(Saved entries)
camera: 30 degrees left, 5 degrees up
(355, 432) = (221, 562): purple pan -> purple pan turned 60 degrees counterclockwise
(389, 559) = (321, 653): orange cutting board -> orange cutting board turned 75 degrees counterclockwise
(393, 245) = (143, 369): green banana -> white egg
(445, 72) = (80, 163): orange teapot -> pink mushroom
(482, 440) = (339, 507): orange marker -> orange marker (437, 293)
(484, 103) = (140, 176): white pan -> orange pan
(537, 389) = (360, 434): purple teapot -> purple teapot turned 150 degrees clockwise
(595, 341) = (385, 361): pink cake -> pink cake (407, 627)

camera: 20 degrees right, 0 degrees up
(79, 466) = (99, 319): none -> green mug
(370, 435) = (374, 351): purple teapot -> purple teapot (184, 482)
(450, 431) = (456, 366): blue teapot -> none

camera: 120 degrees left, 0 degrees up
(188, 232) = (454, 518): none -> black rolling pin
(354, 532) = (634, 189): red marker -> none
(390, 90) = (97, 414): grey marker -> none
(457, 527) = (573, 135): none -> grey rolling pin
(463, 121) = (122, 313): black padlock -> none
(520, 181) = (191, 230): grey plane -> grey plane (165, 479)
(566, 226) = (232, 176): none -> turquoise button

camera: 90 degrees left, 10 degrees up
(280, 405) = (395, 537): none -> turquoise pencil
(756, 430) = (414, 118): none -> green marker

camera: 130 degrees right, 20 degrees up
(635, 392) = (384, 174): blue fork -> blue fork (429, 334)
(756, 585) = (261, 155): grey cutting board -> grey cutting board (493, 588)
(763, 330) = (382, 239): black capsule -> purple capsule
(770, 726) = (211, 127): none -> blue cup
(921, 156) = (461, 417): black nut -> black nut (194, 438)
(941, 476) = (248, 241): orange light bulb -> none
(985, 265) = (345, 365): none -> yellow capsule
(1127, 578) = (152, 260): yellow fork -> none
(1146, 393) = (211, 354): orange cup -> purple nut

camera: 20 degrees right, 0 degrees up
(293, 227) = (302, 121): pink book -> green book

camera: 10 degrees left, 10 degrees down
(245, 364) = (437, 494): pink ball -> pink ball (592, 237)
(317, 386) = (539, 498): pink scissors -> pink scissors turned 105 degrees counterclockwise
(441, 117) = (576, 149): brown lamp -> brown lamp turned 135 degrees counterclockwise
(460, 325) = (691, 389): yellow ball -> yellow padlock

AIM OF THE EXERCISE:
Each line from the one with "(635, 392) = (384, 174): blue" through the end of the entries above must be set down exactly, both end lines included, and no other line may appear.

EXERCISE ANSWER:
(635, 392) = (384, 174): blue fork -> blue fork (429, 334)
(756, 585) = (261, 155): grey cutting board -> grey cutting board (493, 588)
(763, 330) = (382, 239): black capsule -> purple capsule
(770, 726) = (211, 127): none -> blue cup
(921, 156) = (461, 417): black nut -> black nut (194, 438)
(941, 476) = (248, 241): orange light bulb -> none
(985, 265) = (345, 365): none -> yellow capsule
(1127, 578) = (152, 260): yellow fork -> none
(1146, 393) = (211, 354): orange cup -> purple nut

camera: 20 degrees right, 0 degrees up
(293, 227) = (302, 121): pink book -> green book

camera: 10 degrees left, 10 degrees down
(245, 364) = (437, 494): pink ball -> pink ball (592, 237)
(317, 386) = (539, 498): pink scissors -> pink scissors turned 105 degrees counterclockwise
(441, 117) = (576, 149): brown lamp -> brown lamp turned 135 degrees counterclockwise
(460, 325) = (691, 389): yellow ball -> yellow padlock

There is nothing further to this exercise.